### Assignment
Where in the records does the word "minus" appear? Copy each line that holds it.

### Listed entries
<<<<
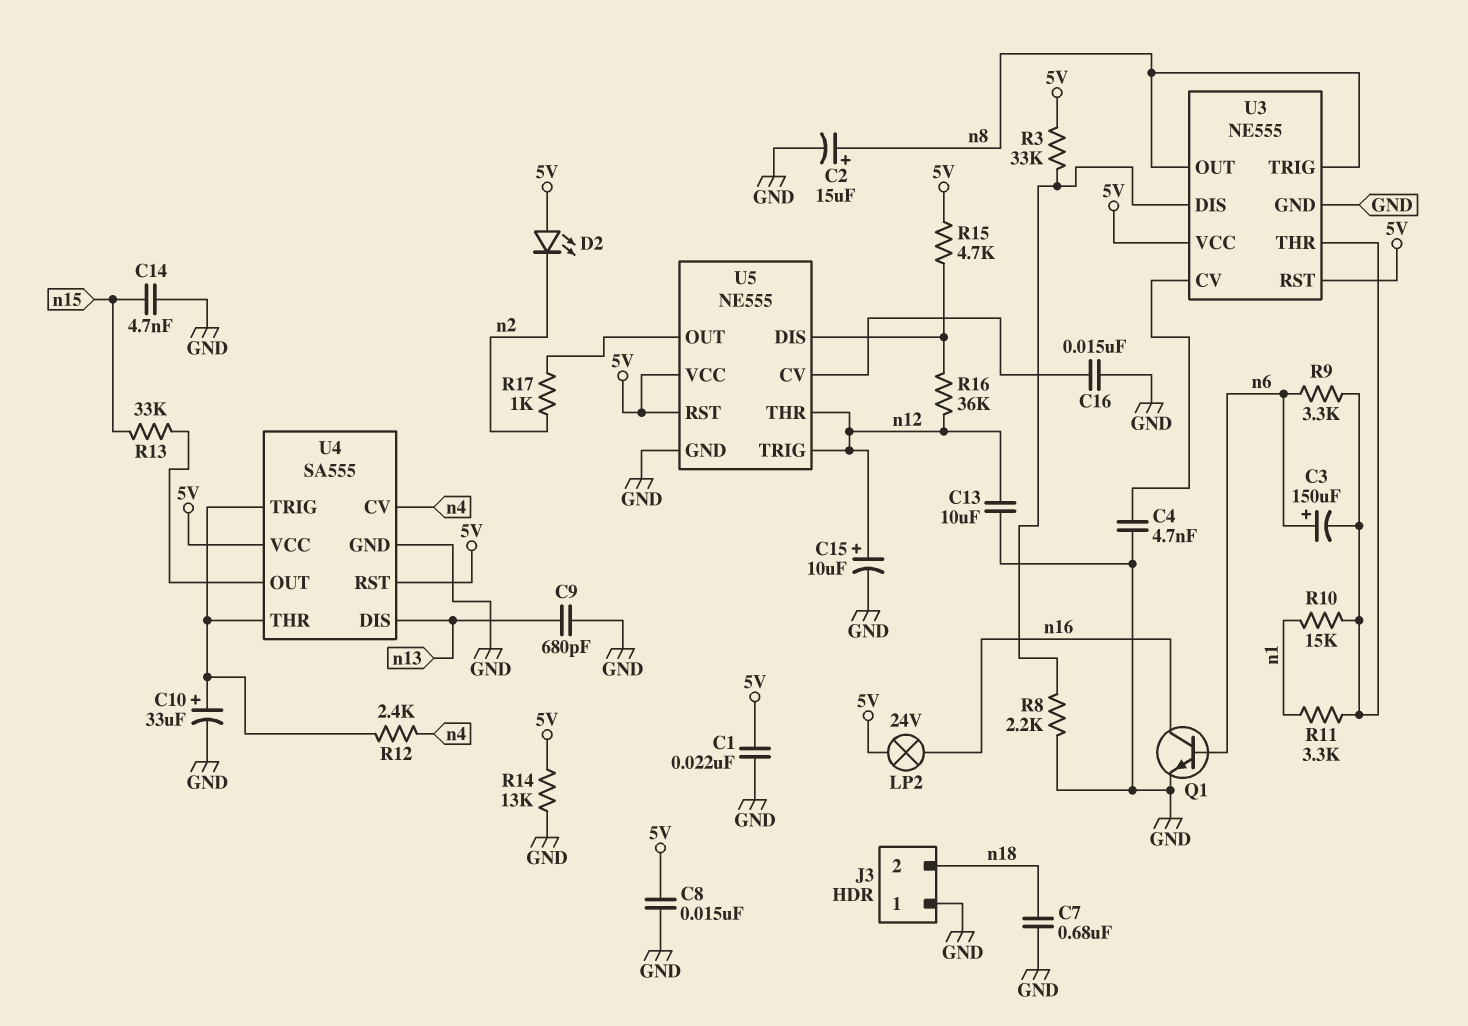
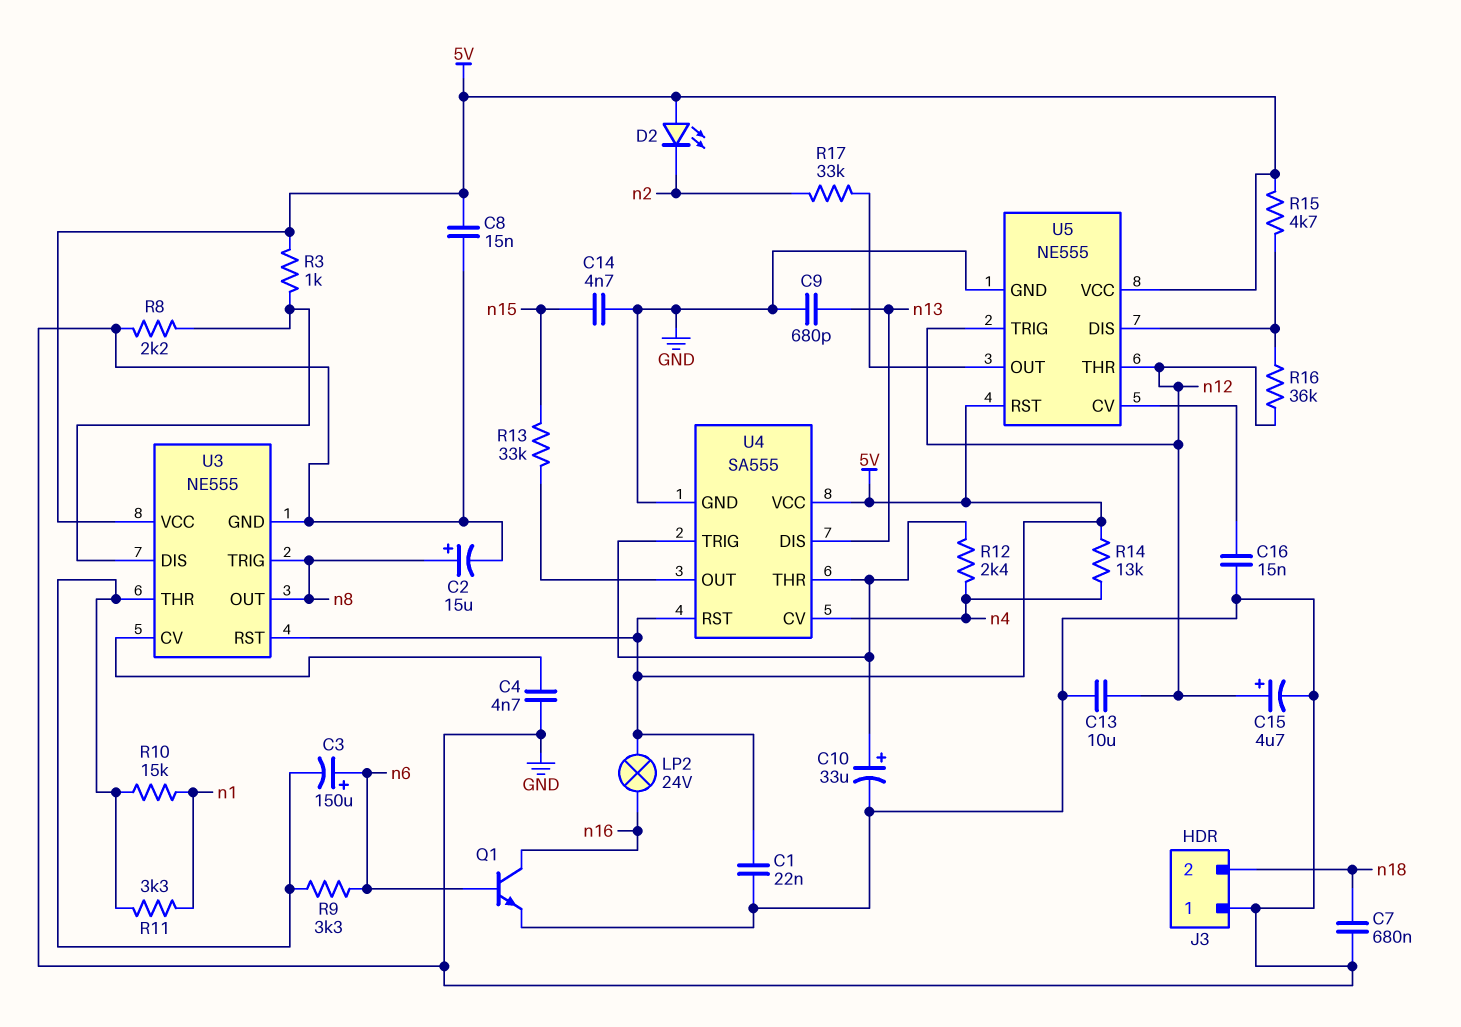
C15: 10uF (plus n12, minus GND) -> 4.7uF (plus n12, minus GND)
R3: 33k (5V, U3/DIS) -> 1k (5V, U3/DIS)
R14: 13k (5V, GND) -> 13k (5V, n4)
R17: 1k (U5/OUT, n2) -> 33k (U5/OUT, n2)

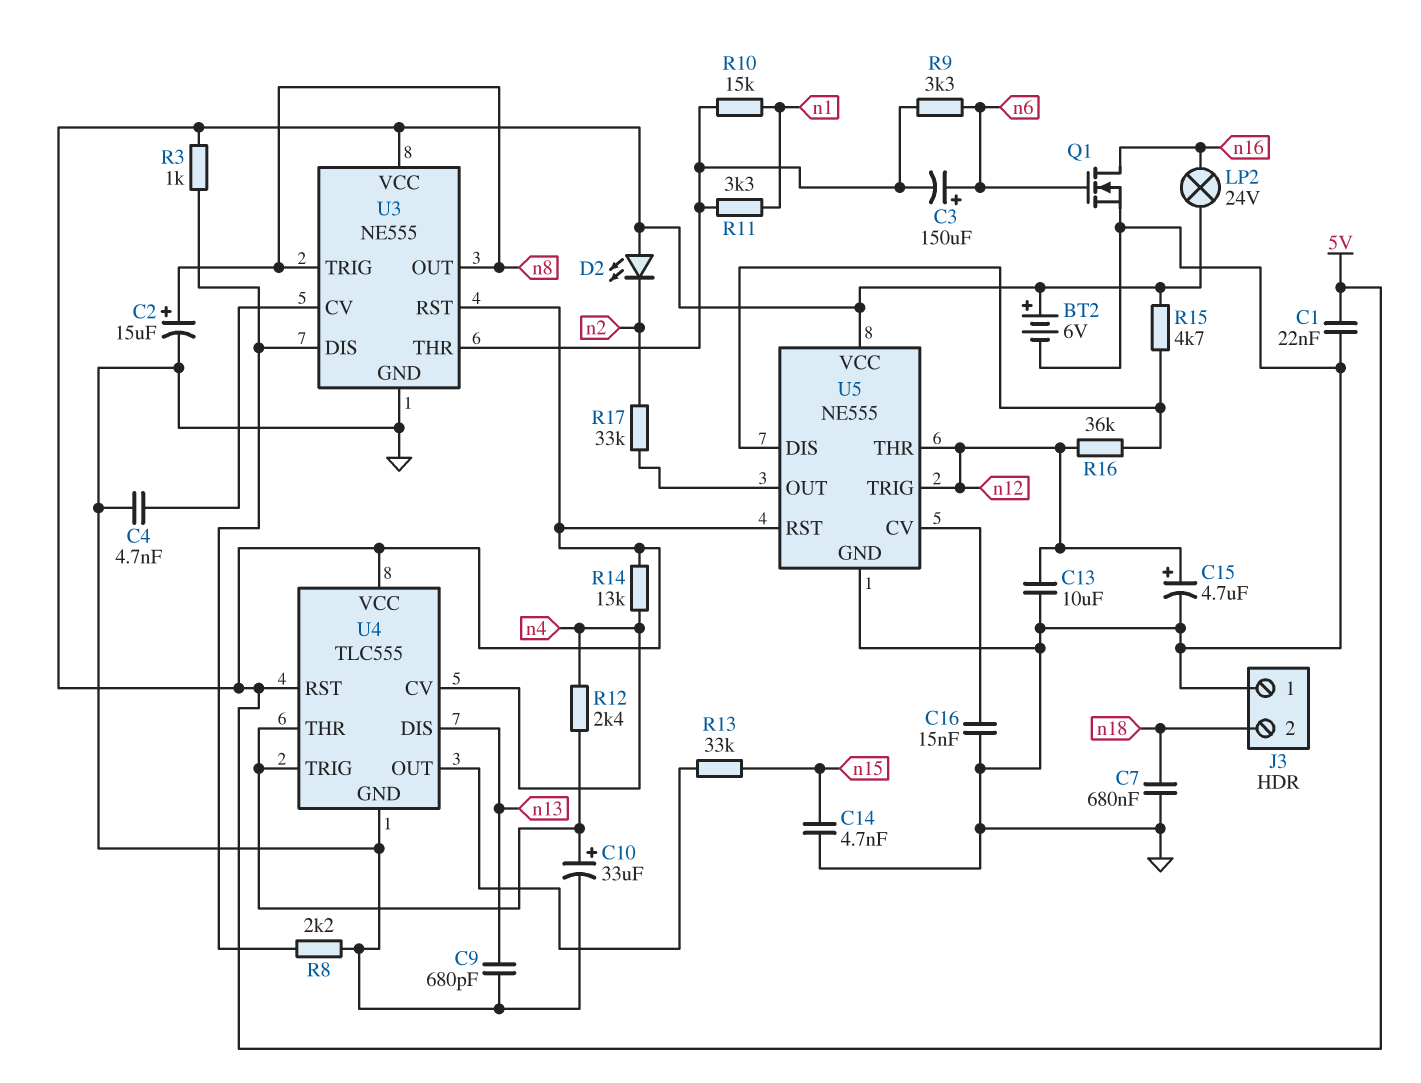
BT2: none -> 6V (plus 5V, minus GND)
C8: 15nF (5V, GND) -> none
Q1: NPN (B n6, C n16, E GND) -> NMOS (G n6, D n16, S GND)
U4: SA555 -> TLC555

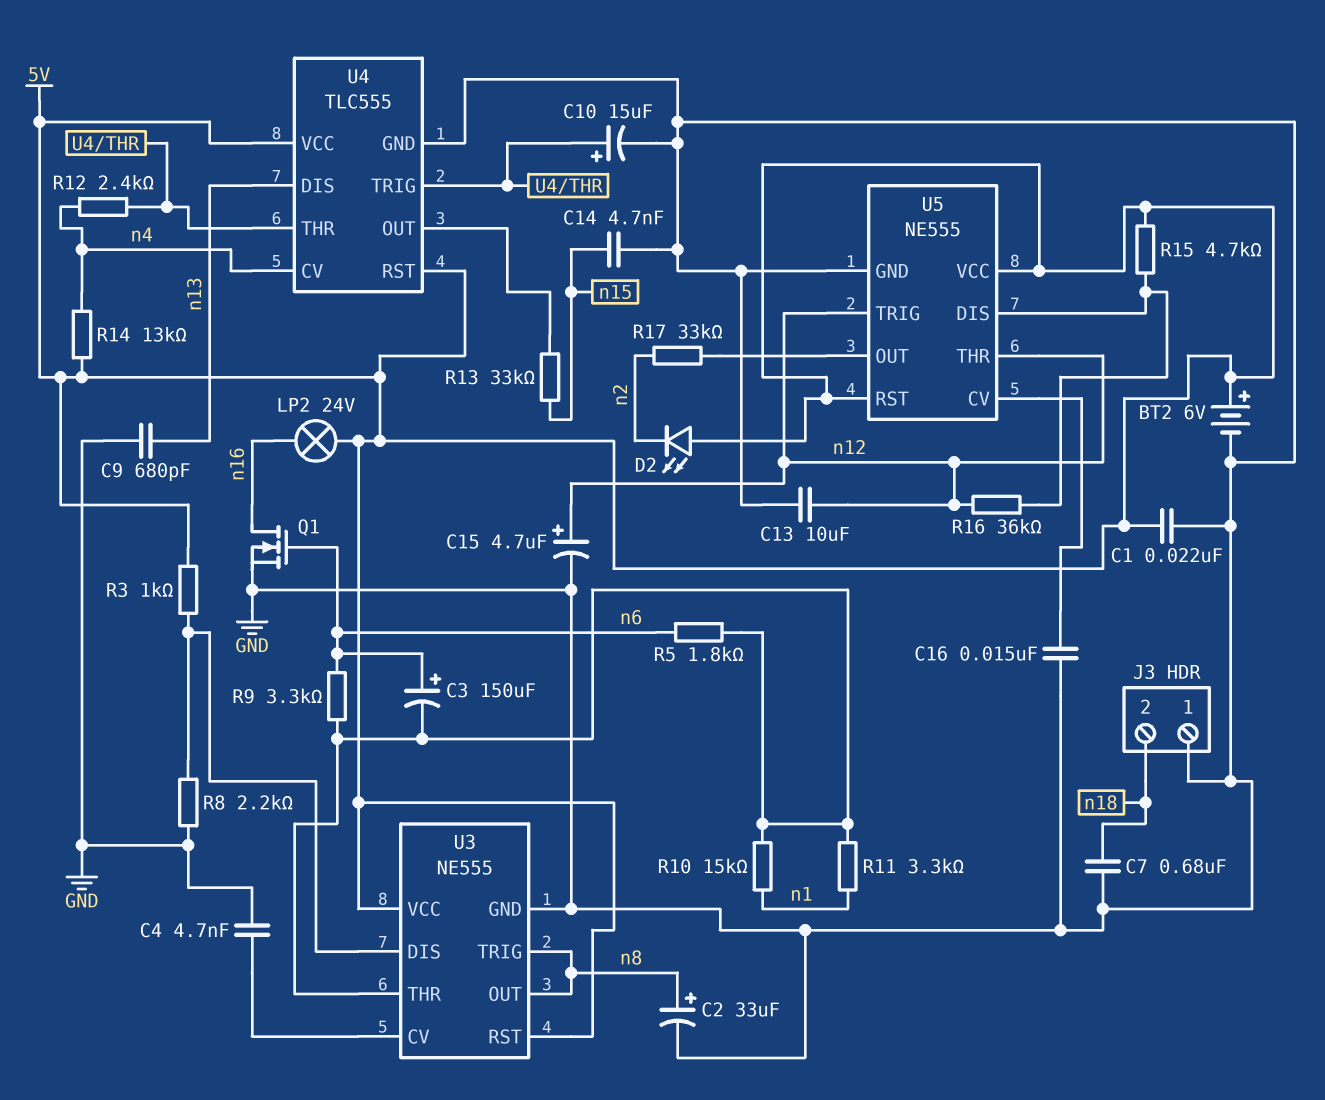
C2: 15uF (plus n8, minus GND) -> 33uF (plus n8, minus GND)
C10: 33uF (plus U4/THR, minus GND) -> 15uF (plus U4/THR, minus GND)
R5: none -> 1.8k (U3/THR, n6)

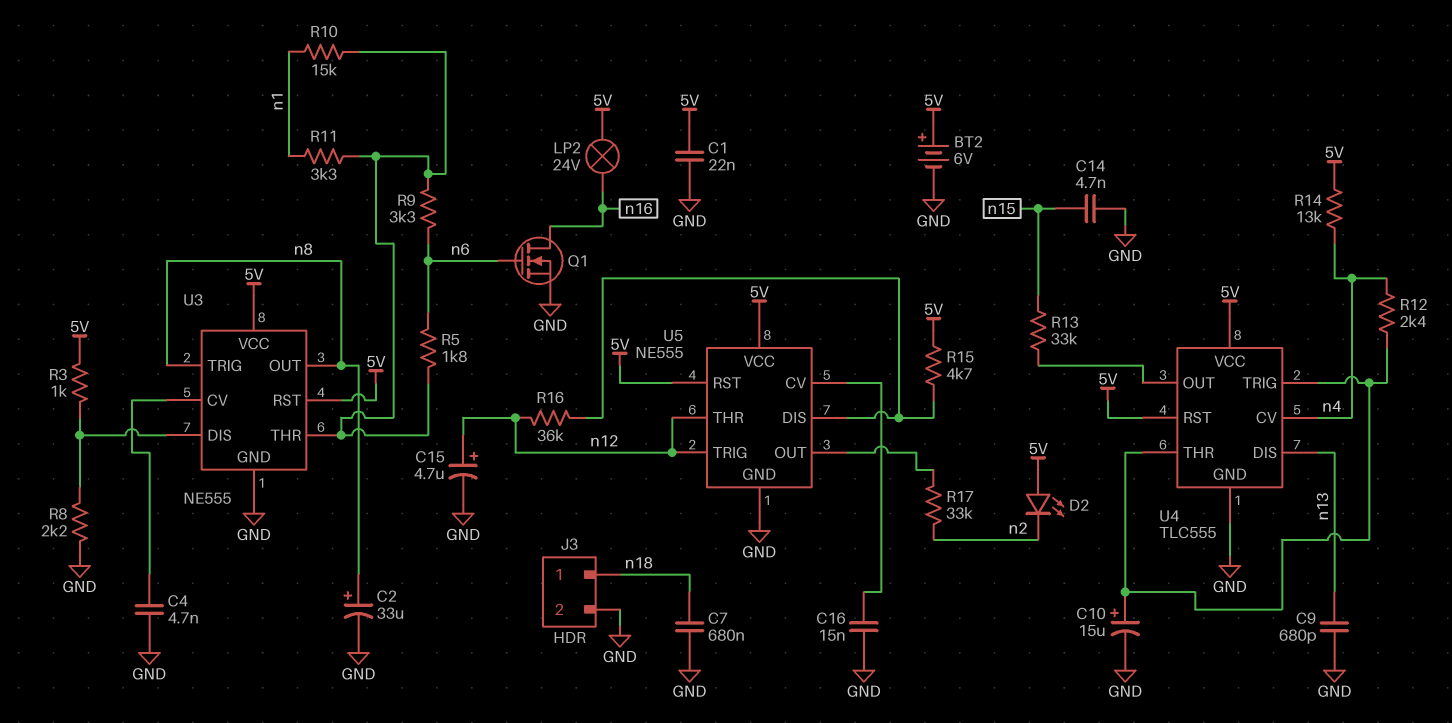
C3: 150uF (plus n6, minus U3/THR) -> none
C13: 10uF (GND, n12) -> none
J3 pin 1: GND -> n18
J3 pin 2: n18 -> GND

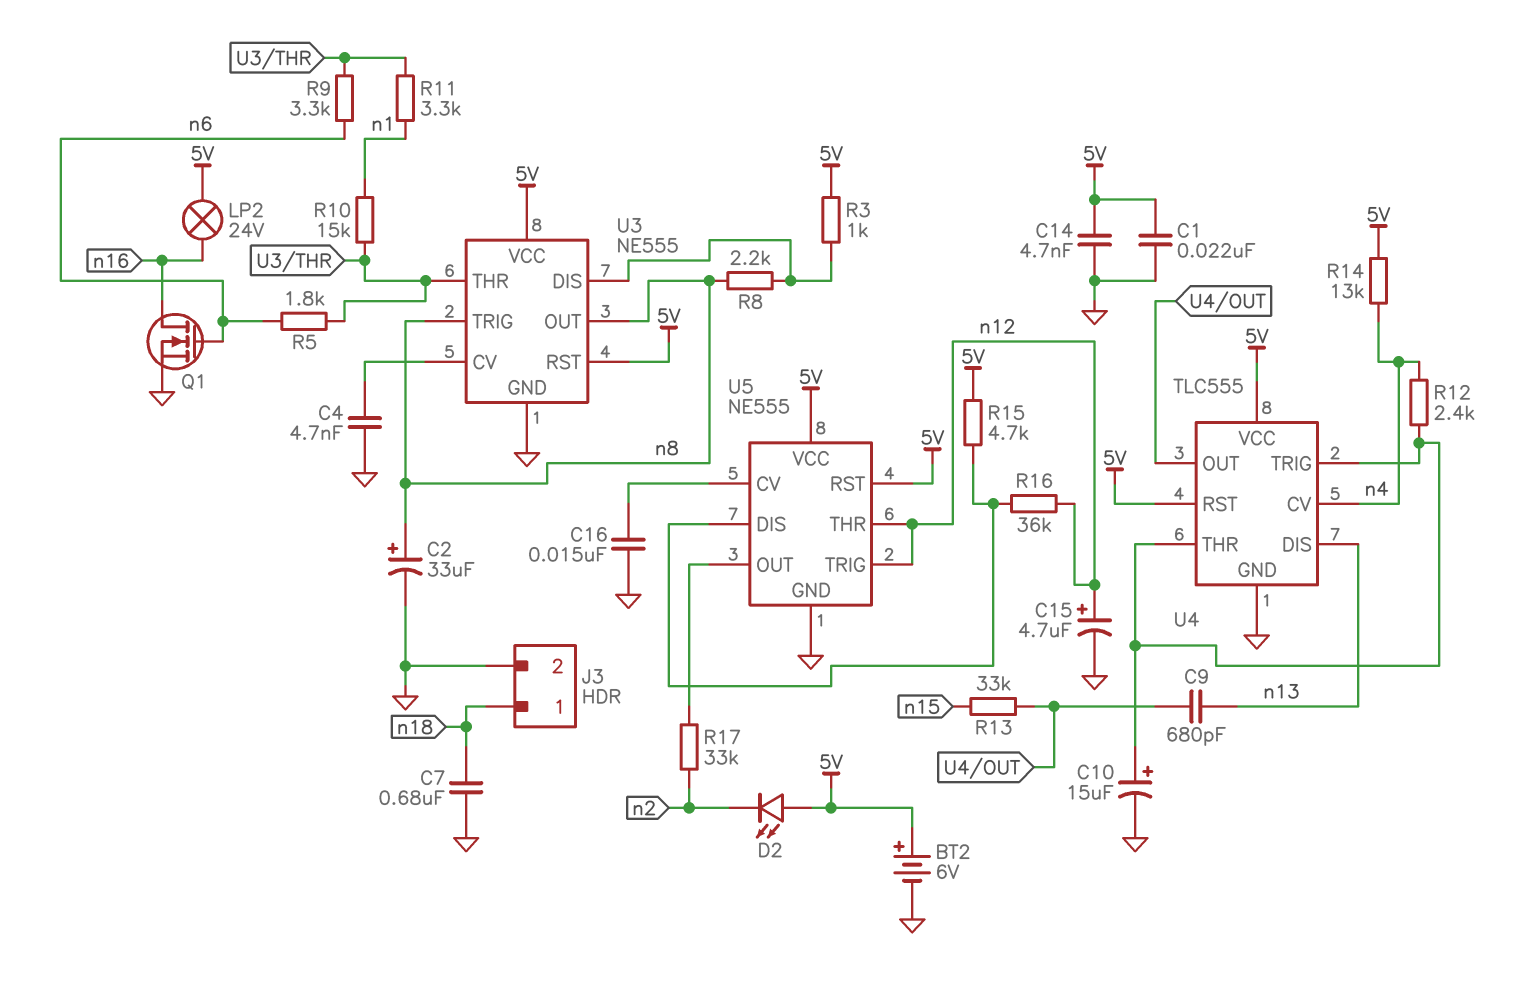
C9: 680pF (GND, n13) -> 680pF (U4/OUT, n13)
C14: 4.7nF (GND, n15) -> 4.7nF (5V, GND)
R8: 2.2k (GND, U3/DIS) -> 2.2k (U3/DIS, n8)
>>>>
<<<<
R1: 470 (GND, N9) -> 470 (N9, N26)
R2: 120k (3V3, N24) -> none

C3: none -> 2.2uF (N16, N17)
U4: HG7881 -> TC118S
>>>>
### Problem solution
C15: 10uF (plus n12, minus GND) -> 4.7uF (plus n12, minus GND)
BT2: none -> 6V (plus 5V, minus GND)
C2: 15uF (plus n8, minus GND) -> 33uF (plus n8, minus GND)
C10: 33uF (plus U4/THR, minus GND) -> 15uF (plus U4/THR, minus GND)
C3: 150uF (plus n6, minus U3/THR) -> none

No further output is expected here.